DATA FOR PROCESSING.
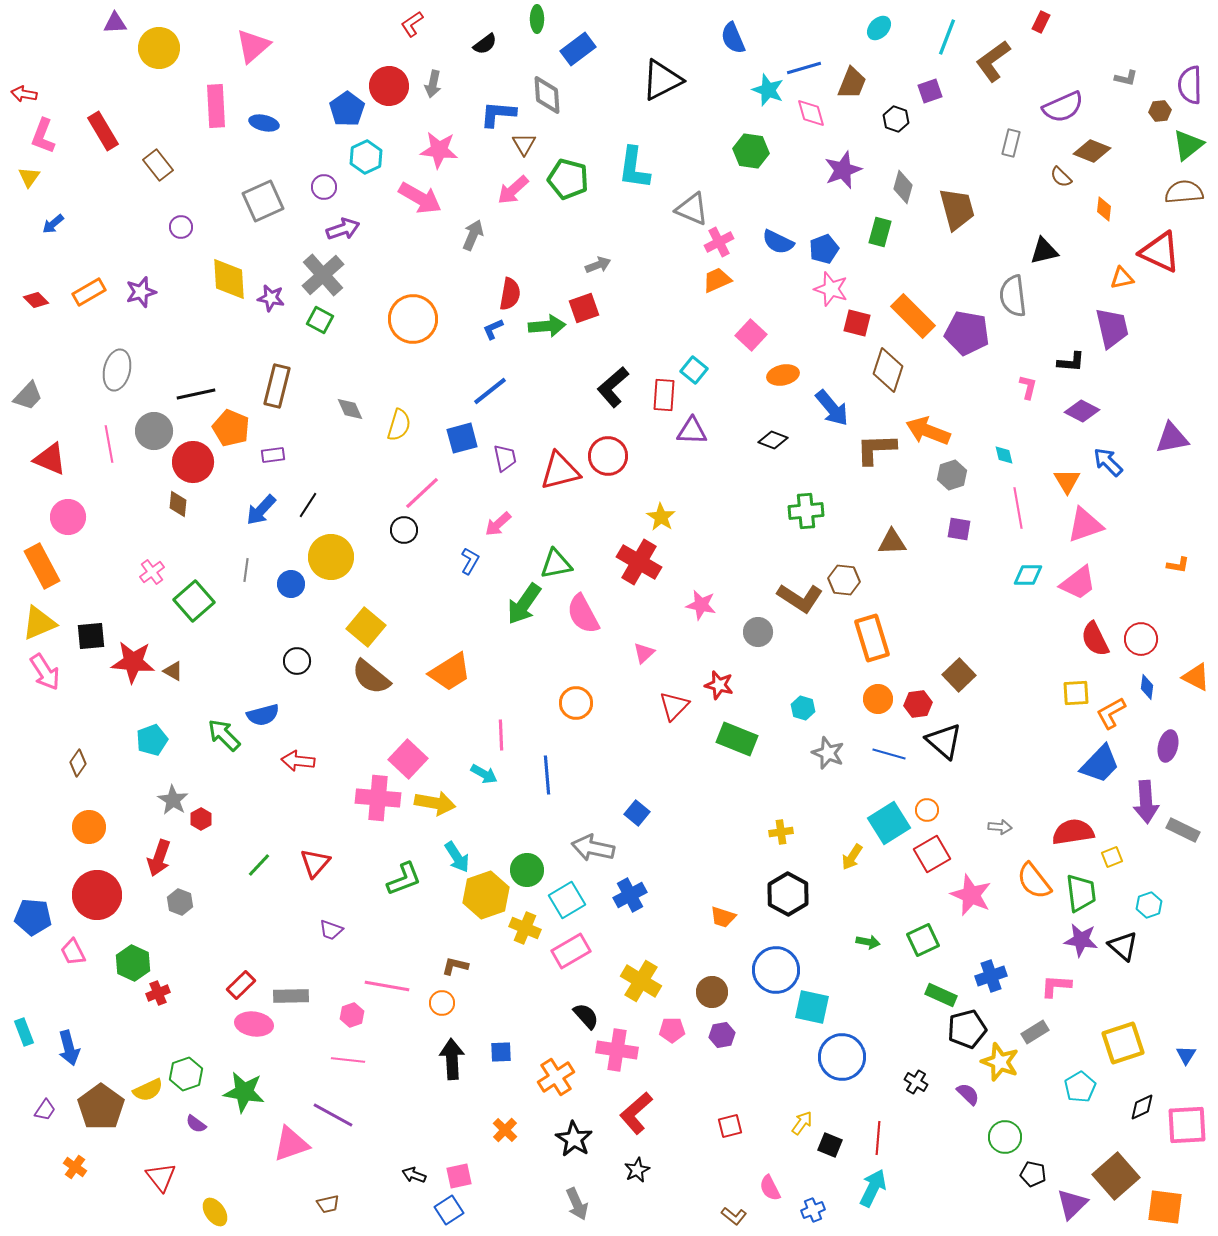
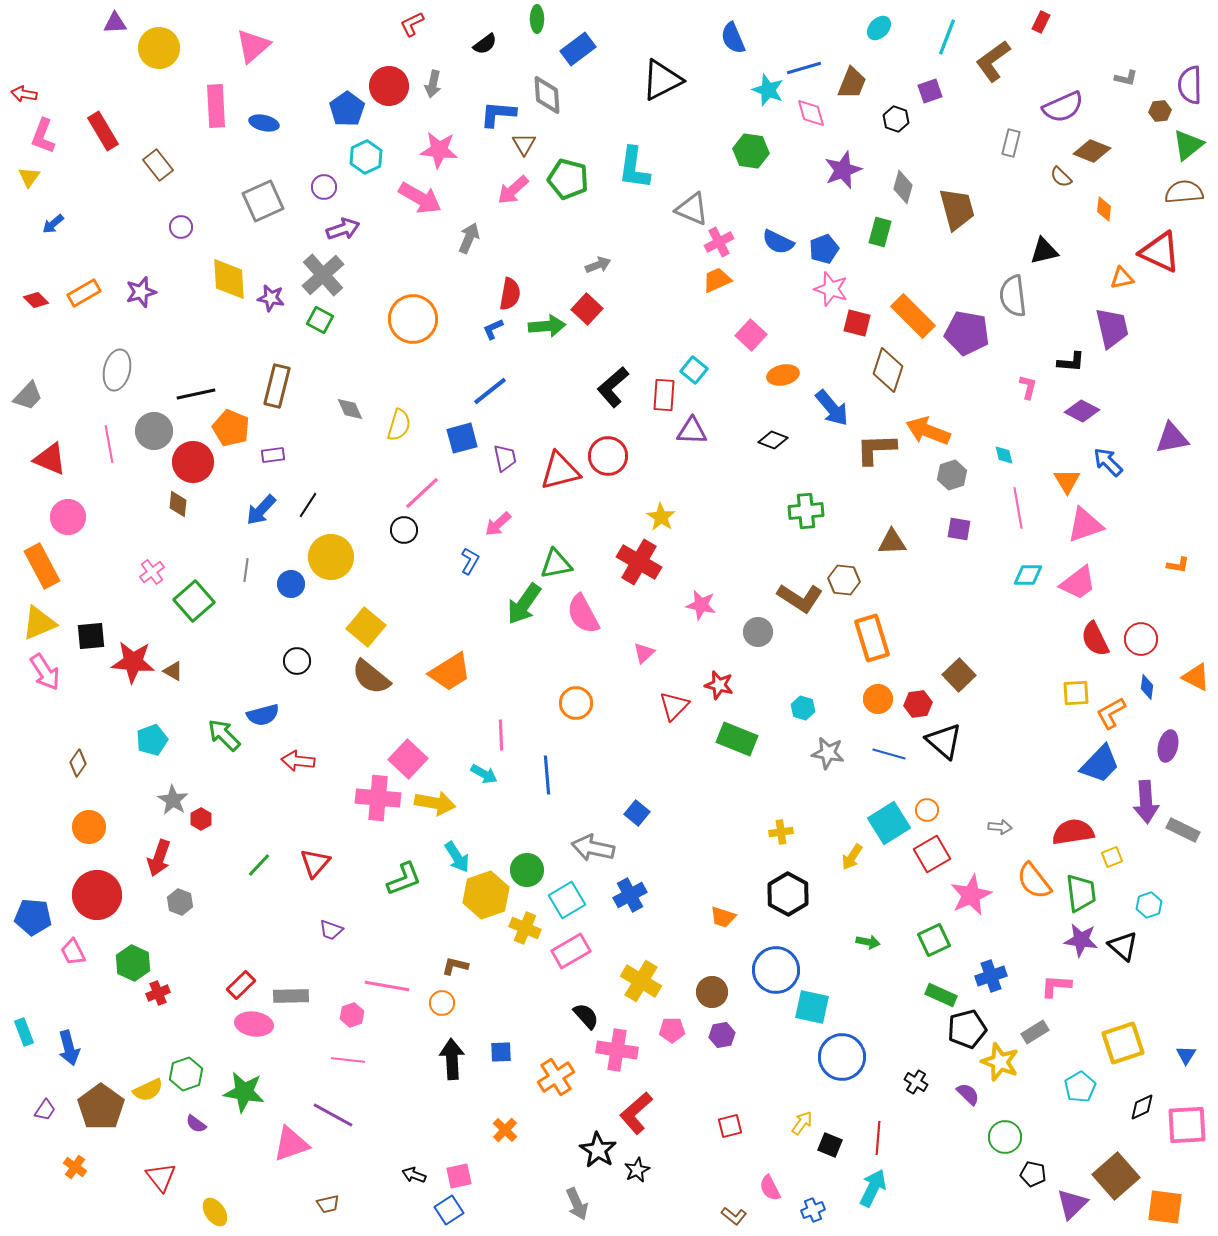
red L-shape at (412, 24): rotated 8 degrees clockwise
gray arrow at (473, 235): moved 4 px left, 3 px down
orange rectangle at (89, 292): moved 5 px left, 1 px down
red square at (584, 308): moved 3 px right, 1 px down; rotated 28 degrees counterclockwise
gray star at (828, 753): rotated 12 degrees counterclockwise
pink star at (971, 895): rotated 24 degrees clockwise
green square at (923, 940): moved 11 px right
black star at (574, 1139): moved 24 px right, 11 px down
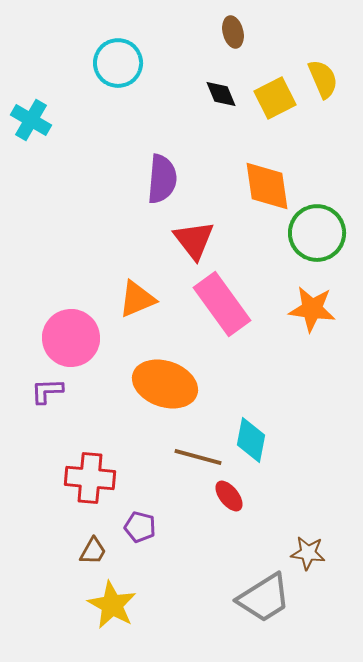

INSTRUCTIONS FOR THE TASK. Leaving out the pictures, print every record exactly as written.

EXERCISE RESULT.
red L-shape at (412, 24): rotated 8 degrees clockwise
gray arrow at (473, 235): moved 4 px left, 3 px down
orange rectangle at (89, 292): moved 5 px left, 1 px down
red square at (584, 308): moved 3 px right, 1 px down; rotated 28 degrees counterclockwise
gray star at (828, 753): rotated 12 degrees counterclockwise
pink star at (971, 895): rotated 24 degrees clockwise
green square at (923, 940): moved 11 px right
black star at (574, 1139): moved 24 px right, 11 px down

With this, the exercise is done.